- AIM OF THE TASK
Write out exactly, excluding pictures, the lines from the one containing "orange brick D2:E4" through the end of the data, both included.

[Colored object listings]

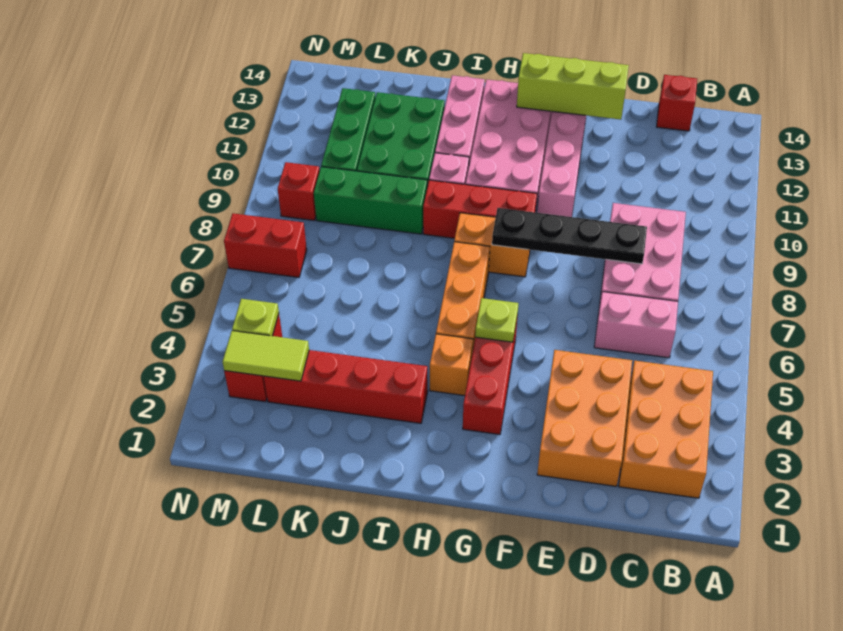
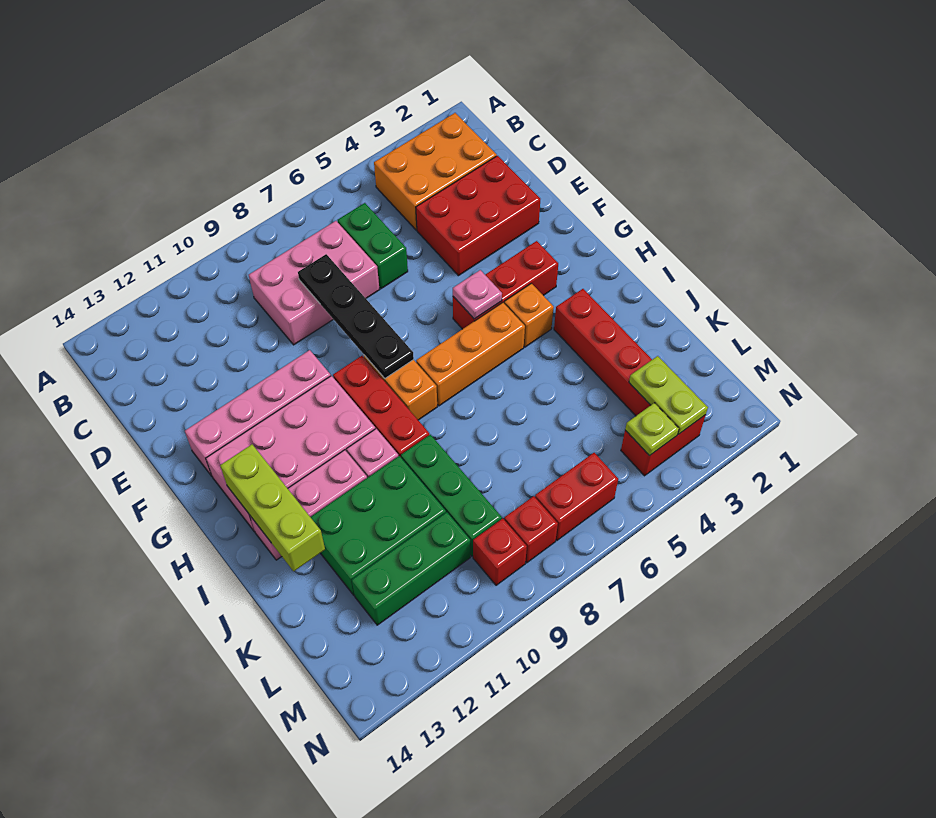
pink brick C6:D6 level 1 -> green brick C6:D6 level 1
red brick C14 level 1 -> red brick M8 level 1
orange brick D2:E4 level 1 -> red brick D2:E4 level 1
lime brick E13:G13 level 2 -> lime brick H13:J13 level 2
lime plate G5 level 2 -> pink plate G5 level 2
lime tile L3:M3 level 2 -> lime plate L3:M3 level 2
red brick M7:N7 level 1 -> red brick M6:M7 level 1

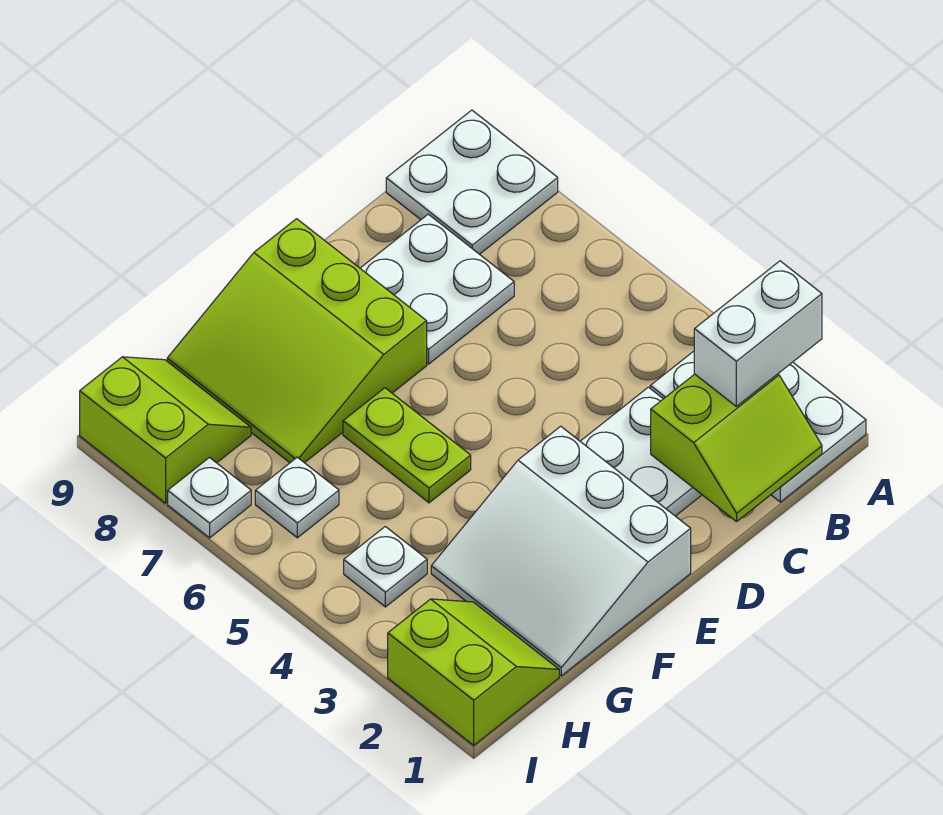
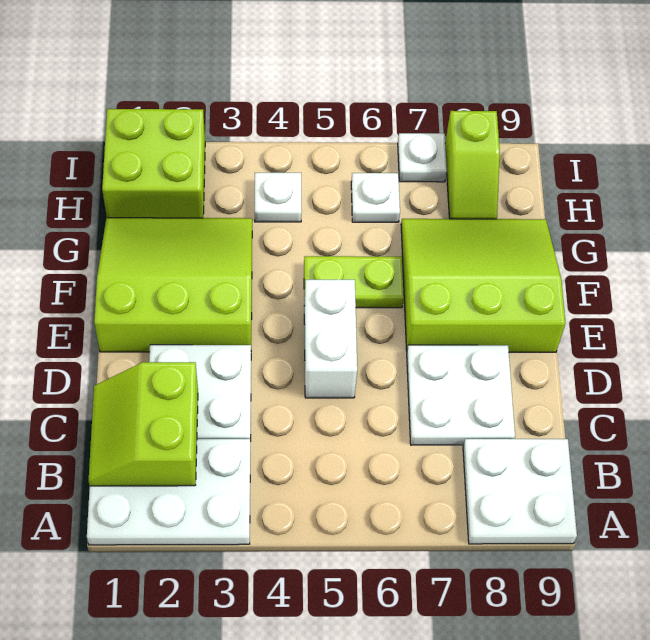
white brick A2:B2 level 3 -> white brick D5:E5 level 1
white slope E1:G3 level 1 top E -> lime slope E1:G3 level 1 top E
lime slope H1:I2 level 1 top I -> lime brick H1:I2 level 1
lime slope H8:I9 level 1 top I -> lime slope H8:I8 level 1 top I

- SOLUTION TO THIS TASK
orange brick D2:E4 level 1 -> red brick D2:E4 level 1
lime brick E13:G13 level 2 -> lime brick H13:J13 level 2
lime plate G5 level 2 -> pink plate G5 level 2
lime tile L3:M3 level 2 -> lime plate L3:M3 level 2
red brick M7:N7 level 1 -> red brick M6:M7 level 1

white brick A2:B2 level 3 -> white brick D5:E5 level 1
white slope E1:G3 level 1 top E -> lime slope E1:G3 level 1 top E
lime slope H1:I2 level 1 top I -> lime brick H1:I2 level 1
lime slope H8:I9 level 1 top I -> lime slope H8:I8 level 1 top I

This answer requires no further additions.